Start of Block

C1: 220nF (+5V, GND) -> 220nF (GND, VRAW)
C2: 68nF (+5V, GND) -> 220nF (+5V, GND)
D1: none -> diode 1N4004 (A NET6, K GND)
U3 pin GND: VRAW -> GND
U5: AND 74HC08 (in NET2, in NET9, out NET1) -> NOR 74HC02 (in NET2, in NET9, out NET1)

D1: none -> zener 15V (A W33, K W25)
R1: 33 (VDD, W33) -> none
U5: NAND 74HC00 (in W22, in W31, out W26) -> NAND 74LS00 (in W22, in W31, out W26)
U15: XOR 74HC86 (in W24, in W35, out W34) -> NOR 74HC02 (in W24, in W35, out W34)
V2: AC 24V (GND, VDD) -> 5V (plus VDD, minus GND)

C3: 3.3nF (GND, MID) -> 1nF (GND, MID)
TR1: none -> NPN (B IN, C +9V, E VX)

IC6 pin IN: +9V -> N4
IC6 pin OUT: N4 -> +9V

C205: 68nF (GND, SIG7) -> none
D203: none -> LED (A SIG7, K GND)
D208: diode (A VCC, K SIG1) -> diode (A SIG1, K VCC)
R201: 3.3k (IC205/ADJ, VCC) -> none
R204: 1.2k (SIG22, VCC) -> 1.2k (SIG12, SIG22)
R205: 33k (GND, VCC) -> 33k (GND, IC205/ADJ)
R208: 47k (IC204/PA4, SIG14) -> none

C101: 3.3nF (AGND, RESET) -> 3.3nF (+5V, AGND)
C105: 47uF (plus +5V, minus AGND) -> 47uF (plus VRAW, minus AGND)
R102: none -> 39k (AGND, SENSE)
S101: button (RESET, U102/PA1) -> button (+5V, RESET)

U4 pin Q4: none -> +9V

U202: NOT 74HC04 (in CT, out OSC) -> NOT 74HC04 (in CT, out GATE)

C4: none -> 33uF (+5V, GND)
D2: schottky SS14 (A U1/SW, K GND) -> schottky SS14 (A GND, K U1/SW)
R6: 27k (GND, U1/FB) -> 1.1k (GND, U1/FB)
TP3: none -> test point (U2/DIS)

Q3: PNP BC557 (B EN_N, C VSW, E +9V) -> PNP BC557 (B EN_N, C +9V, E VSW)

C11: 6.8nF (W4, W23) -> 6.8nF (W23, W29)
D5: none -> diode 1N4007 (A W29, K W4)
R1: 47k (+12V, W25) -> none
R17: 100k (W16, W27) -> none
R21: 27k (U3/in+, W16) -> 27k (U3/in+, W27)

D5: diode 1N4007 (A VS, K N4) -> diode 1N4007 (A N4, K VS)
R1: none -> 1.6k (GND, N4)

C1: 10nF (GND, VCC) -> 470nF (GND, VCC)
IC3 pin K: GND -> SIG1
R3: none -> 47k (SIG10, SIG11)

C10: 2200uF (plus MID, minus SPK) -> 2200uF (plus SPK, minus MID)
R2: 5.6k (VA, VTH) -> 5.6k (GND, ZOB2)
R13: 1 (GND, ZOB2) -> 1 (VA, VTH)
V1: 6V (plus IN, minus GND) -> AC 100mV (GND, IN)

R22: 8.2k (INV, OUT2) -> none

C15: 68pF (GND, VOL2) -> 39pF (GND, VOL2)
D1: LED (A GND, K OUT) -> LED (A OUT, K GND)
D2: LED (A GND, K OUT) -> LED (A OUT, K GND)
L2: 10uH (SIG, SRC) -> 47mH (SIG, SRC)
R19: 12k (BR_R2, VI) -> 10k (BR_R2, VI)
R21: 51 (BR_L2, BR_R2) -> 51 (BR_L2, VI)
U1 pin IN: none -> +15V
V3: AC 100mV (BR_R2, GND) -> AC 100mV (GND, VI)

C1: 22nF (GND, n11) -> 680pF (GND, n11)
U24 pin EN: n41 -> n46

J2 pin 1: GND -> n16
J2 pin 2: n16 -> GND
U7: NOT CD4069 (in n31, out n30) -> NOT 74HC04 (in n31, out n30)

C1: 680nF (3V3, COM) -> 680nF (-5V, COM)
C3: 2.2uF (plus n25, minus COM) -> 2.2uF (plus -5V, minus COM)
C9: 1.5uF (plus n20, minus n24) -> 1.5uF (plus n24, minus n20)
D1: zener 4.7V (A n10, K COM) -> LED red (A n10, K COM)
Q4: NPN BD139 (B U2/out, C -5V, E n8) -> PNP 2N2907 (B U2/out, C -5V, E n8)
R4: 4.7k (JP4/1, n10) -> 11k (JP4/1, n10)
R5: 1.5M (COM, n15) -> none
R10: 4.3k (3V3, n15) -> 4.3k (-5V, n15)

End of Block

## Goal of the exercise
Restate each of the entries above verbatim.

## Solution to this exercise
C1: 220nF (+5V, GND) -> 220nF (GND, VRAW)
C2: 68nF (+5V, GND) -> 220nF (+5V, GND)
D1: none -> diode 1N4004 (A NET6, K GND)
U3 pin GND: VRAW -> GND
U5: AND 74HC08 (in NET2, in NET9, out NET1) -> NOR 74HC02 (in NET2, in NET9, out NET1)

D1: none -> zener 15V (A W33, K W25)
R1: 33 (VDD, W33) -> none
U5: NAND 74HC00 (in W22, in W31, out W26) -> NAND 74LS00 (in W22, in W31, out W26)
U15: XOR 74HC86 (in W24, in W35, out W34) -> NOR 74HC02 (in W24, in W35, out W34)
V2: AC 24V (GND, VDD) -> 5V (plus VDD, minus GND)

C3: 3.3nF (GND, MID) -> 1nF (GND, MID)
TR1: none -> NPN (B IN, C +9V, E VX)

IC6 pin IN: +9V -> N4
IC6 pin OUT: N4 -> +9V

C205: 68nF (GND, SIG7) -> none
D203: none -> LED (A SIG7, K GND)
D208: diode (A VCC, K SIG1) -> diode (A SIG1, K VCC)
R201: 3.3k (IC205/ADJ, VCC) -> none
R204: 1.2k (SIG22, VCC) -> 1.2k (SIG12, SIG22)
R205: 33k (GND, VCC) -> 33k (GND, IC205/ADJ)
R208: 47k (IC204/PA4, SIG14) -> none

C101: 3.3nF (AGND, RESET) -> 3.3nF (+5V, AGND)
C105: 47uF (plus +5V, minus AGND) -> 47uF (plus VRAW, minus AGND)
R102: none -> 39k (AGND, SENSE)
S101: button (RESET, U102/PA1) -> button (+5V, RESET)

U4 pin Q4: none -> +9V

U202: NOT 74HC04 (in CT, out OSC) -> NOT 74HC04 (in CT, out GATE)

C4: none -> 33uF (+5V, GND)
D2: schottky SS14 (A U1/SW, K GND) -> schottky SS14 (A GND, K U1/SW)
R6: 27k (GND, U1/FB) -> 1.1k (GND, U1/FB)
TP3: none -> test point (U2/DIS)

Q3: PNP BC557 (B EN_N, C VSW, E +9V) -> PNP BC557 (B EN_N, C +9V, E VSW)

C11: 6.8nF (W4, W23) -> 6.8nF (W23, W29)
D5: none -> diode 1N4007 (A W29, K W4)
R1: 47k (+12V, W25) -> none
R17: 100k (W16, W27) -> none
R21: 27k (U3/in+, W16) -> 27k (U3/in+, W27)

D5: diode 1N4007 (A VS, K N4) -> diode 1N4007 (A N4, K VS)
R1: none -> 1.6k (GND, N4)

C1: 10nF (GND, VCC) -> 470nF (GND, VCC)
IC3 pin K: GND -> SIG1
R3: none -> 47k (SIG10, SIG11)

C10: 2200uF (plus MID, minus SPK) -> 2200uF (plus SPK, minus MID)
R2: 5.6k (VA, VTH) -> 5.6k (GND, ZOB2)
R13: 1 (GND, ZOB2) -> 1 (VA, VTH)
V1: 6V (plus IN, minus GND) -> AC 100mV (GND, IN)

R22: 8.2k (INV, OUT2) -> none

C15: 68pF (GND, VOL2) -> 39pF (GND, VOL2)
D1: LED (A GND, K OUT) -> LED (A OUT, K GND)
D2: LED (A GND, K OUT) -> LED (A OUT, K GND)
L2: 10uH (SIG, SRC) -> 47mH (SIG, SRC)
R19: 12k (BR_R2, VI) -> 10k (BR_R2, VI)
R21: 51 (BR_L2, BR_R2) -> 51 (BR_L2, VI)
U1 pin IN: none -> +15V
V3: AC 100mV (BR_R2, GND) -> AC 100mV (GND, VI)

C1: 22nF (GND, n11) -> 680pF (GND, n11)
U24 pin EN: n41 -> n46

J2 pin 1: GND -> n16
J2 pin 2: n16 -> GND
U7: NOT CD4069 (in n31, out n30) -> NOT 74HC04 (in n31, out n30)

C1: 680nF (3V3, COM) -> 680nF (-5V, COM)
C3: 2.2uF (plus n25, minus COM) -> 2.2uF (plus -5V, minus COM)
C9: 1.5uF (plus n20, minus n24) -> 1.5uF (plus n24, minus n20)
D1: zener 4.7V (A n10, K COM) -> LED red (A n10, K COM)
Q4: NPN BD139 (B U2/out, C -5V, E n8) -> PNP 2N2907 (B U2/out, C -5V, E n8)
R4: 4.7k (JP4/1, n10) -> 11k (JP4/1, n10)
R5: 1.5M (COM, n15) -> none
R10: 4.3k (3V3, n15) -> 4.3k (-5V, n15)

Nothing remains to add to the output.